=== Aim ===
Gather every line in the entries below that contains the string "kern", and copy each one out.

»»

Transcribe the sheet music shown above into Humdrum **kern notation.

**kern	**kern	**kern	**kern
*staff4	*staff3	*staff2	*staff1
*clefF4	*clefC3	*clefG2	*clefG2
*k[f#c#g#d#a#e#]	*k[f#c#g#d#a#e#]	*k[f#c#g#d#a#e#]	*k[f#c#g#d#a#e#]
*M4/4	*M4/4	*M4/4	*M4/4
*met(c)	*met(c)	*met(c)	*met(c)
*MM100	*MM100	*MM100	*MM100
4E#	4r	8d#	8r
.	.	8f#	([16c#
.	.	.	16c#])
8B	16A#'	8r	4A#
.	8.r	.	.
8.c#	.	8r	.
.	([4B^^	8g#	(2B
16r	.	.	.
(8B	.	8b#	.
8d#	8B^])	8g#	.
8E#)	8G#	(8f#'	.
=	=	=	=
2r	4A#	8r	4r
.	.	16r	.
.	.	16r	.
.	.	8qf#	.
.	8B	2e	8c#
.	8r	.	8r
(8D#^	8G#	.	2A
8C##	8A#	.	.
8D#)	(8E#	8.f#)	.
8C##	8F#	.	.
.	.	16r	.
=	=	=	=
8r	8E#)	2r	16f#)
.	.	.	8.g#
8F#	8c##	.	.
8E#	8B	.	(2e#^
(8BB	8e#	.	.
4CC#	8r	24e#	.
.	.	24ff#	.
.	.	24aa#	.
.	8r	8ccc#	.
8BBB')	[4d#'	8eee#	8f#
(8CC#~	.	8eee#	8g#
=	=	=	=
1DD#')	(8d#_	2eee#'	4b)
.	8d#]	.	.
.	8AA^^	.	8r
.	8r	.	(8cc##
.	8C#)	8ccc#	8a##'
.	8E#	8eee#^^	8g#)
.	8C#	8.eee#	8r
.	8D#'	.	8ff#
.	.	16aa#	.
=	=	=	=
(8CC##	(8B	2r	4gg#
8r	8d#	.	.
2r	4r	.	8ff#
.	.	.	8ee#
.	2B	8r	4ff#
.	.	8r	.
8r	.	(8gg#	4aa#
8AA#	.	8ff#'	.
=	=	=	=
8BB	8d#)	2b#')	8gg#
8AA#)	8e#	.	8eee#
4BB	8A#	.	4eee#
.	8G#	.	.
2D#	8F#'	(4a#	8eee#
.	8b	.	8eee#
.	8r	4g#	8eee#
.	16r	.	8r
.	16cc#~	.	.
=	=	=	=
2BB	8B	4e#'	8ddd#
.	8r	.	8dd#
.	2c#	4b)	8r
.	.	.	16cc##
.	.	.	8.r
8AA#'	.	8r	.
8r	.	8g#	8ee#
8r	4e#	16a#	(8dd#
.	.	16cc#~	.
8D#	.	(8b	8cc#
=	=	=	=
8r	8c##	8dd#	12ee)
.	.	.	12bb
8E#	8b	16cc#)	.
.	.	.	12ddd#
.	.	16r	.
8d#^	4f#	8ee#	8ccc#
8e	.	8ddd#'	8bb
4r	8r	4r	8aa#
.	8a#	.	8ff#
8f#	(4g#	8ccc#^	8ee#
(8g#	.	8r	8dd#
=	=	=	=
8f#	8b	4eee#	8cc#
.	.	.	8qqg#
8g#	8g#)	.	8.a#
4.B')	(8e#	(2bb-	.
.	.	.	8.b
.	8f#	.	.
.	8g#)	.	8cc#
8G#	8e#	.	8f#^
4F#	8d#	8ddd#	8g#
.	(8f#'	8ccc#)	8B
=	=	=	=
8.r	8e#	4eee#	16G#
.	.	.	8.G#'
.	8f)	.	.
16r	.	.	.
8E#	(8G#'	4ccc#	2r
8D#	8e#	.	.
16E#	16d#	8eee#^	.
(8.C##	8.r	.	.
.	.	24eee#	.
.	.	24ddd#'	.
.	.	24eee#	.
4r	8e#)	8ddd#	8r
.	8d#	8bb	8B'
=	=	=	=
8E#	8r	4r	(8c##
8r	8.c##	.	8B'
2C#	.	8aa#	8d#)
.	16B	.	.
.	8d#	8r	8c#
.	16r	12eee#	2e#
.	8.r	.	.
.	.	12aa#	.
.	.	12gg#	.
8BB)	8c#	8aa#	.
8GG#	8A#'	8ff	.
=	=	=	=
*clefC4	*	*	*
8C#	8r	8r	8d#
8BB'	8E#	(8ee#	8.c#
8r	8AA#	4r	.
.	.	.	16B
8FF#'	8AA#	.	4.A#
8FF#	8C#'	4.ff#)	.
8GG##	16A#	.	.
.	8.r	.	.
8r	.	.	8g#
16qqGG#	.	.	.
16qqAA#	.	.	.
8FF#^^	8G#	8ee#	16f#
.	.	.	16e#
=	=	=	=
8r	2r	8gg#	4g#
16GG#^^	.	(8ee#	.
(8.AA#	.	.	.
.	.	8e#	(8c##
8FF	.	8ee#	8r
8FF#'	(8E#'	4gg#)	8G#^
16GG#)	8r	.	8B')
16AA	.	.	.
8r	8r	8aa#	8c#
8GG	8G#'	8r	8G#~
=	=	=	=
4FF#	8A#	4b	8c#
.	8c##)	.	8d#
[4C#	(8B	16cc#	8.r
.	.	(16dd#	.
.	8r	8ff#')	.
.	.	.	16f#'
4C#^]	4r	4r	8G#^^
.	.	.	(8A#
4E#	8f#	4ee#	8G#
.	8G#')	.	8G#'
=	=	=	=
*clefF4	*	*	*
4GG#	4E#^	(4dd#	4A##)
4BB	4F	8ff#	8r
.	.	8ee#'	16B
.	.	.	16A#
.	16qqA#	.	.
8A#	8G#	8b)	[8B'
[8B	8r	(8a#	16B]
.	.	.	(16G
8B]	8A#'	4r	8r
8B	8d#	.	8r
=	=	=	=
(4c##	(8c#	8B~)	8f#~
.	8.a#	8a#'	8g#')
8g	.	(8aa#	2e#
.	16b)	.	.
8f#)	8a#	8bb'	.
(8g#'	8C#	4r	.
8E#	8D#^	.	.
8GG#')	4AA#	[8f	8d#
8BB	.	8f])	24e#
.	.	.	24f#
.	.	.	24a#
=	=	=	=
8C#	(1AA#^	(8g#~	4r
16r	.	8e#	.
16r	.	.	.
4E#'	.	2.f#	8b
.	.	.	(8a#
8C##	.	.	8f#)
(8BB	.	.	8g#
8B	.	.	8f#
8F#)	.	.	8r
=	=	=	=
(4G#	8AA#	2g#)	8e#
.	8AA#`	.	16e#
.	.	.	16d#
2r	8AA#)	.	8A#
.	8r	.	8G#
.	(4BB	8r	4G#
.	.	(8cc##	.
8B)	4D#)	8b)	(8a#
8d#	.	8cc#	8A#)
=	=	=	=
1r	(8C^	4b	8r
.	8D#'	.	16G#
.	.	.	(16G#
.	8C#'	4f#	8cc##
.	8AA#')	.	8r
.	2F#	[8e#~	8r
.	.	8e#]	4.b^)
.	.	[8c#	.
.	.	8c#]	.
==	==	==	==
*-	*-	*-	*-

««

=== The solution ===
Transcribe the sheet music shown above into Humdrum **kern notation.
**kern	**kern	**kern	**kern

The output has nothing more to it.